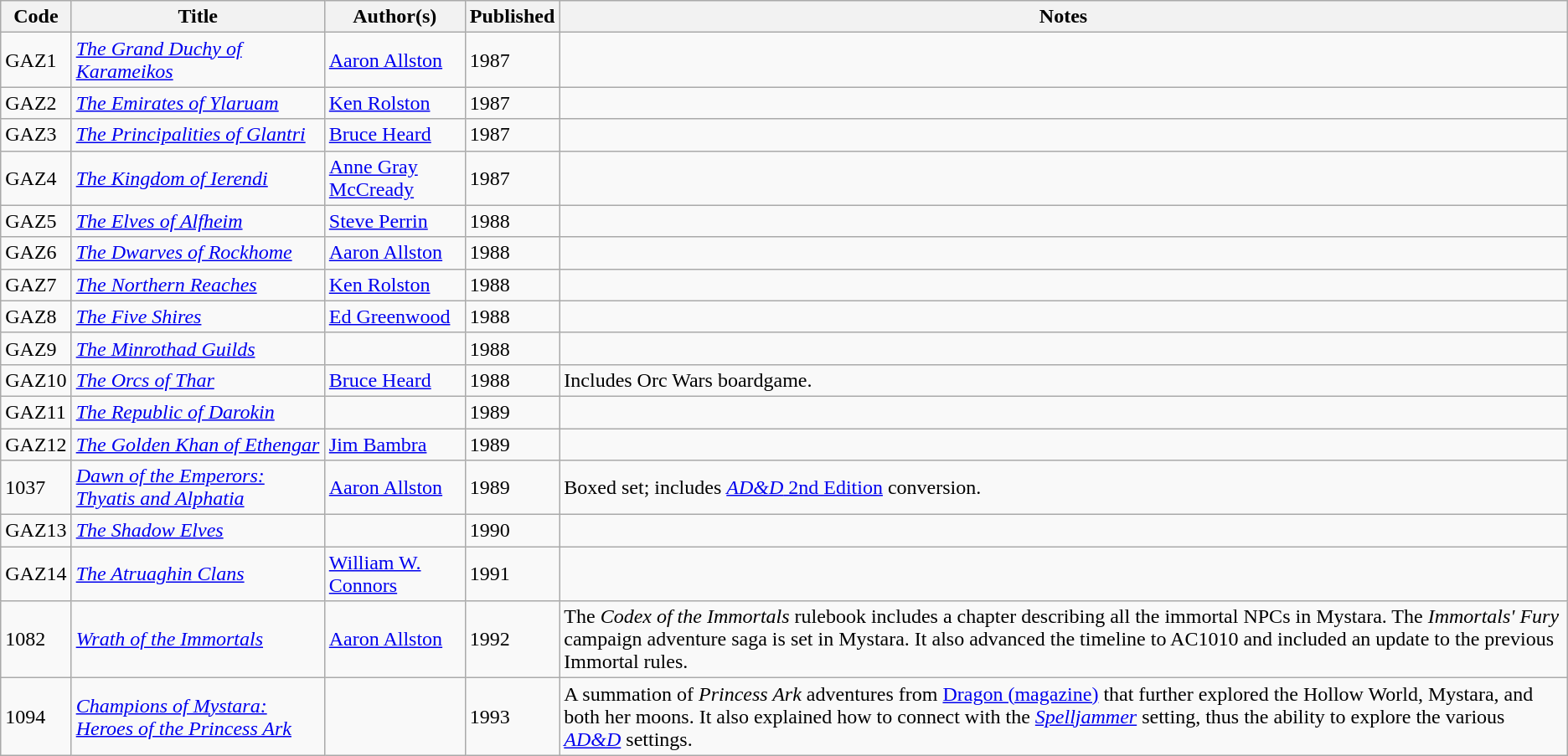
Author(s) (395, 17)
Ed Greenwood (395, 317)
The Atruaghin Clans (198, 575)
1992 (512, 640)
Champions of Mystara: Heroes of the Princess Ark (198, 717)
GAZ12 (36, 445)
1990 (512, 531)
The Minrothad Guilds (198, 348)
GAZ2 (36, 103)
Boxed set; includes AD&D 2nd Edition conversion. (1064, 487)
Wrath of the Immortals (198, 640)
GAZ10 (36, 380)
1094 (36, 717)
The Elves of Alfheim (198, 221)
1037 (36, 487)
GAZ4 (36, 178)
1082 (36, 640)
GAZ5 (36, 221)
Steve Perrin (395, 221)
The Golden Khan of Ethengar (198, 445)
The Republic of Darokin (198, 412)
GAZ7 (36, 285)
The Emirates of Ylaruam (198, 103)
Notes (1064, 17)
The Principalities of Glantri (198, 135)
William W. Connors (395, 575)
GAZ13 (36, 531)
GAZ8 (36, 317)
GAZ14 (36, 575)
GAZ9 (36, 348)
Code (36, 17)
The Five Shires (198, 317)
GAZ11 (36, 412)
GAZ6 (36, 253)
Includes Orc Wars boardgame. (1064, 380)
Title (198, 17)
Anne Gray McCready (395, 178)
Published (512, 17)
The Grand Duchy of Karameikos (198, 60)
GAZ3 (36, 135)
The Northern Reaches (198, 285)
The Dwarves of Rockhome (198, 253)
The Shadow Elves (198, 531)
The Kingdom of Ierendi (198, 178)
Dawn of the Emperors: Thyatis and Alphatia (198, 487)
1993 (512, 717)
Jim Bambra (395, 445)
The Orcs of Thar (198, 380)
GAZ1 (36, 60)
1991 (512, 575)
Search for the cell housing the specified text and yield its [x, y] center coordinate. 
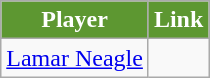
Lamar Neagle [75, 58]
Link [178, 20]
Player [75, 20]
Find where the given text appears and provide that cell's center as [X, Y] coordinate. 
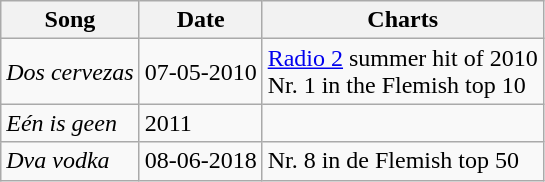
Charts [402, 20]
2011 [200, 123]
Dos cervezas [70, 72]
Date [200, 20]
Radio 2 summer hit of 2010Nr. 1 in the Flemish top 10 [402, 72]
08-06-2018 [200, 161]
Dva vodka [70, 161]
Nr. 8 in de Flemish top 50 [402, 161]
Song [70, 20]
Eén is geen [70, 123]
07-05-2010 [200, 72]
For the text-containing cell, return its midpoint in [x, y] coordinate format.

--- Exercise description ---
Rewrite all of the items with "Belgian" replacing "Flemish" and nothing else altered, and leave out the pictures.

--- Completed task ---
Author(s) (395, 17)
Ed Greenwood (395, 317)
The Atruaghin Clans (198, 575)
1992 (512, 640)
Champions of Mystara: Heroes of the Princess Ark (198, 717)
GAZ12 (36, 445)
1990 (512, 531)
The Minrothad Guilds (198, 348)
GAZ2 (36, 103)
Boxed set; includes AD&D 2nd Edition conversion. (1064, 487)
Wrath of the Immortals (198, 640)
GAZ10 (36, 380)
1094 (36, 717)
The Elves of Alfheim (198, 221)
1037 (36, 487)
GAZ4 (36, 178)
1082 (36, 640)
GAZ5 (36, 221)
Steve Perrin (395, 221)
The Golden Khan of Ethengar (198, 445)
The Republic of Darokin (198, 412)
GAZ7 (36, 285)
The Emirates of Ylaruam (198, 103)
Notes (1064, 17)
The Principalities of Glantri (198, 135)
William W. Connors (395, 575)
GAZ13 (36, 531)
GAZ8 (36, 317)
GAZ14 (36, 575)
GAZ9 (36, 348)
Code (36, 17)
The Five Shires (198, 317)
GAZ11 (36, 412)
GAZ6 (36, 253)
Includes Orc Wars boardgame. (1064, 380)
Title (198, 17)
Anne Gray McCready (395, 178)
Published (512, 17)
The Grand Duchy of Karameikos (198, 60)
GAZ3 (36, 135)
The Northern Reaches (198, 285)
The Dwarves of Rockhome (198, 253)
The Shadow Elves (198, 531)
The Kingdom of Ierendi (198, 178)
Dawn of the Emperors: Thyatis and Alphatia (198, 487)
1993 (512, 717)
Jim Bambra (395, 445)
The Orcs of Thar (198, 380)
GAZ1 (36, 60)
1991 (512, 575)
Search for the cell housing the specified text and yield its [x, y] center coordinate. 
Lamar Neagle [75, 58]
Link [178, 20]
Player [75, 20]
Find where the given text appears and provide that cell's center as [X, Y] coordinate. 
Charts [402, 20]
2011 [200, 123]
Dos cervezas [70, 72]
Date [200, 20]
Radio 2 summer hit of 2010Nr. 1 in the Belgian top 10 [402, 72]
08-06-2018 [200, 161]
Dva vodka [70, 161]
Nr. 8 in de Belgian top 50 [402, 161]
Song [70, 20]
Eén is geen [70, 123]
07-05-2010 [200, 72]
For the text-containing cell, return its midpoint in [x, y] coordinate format.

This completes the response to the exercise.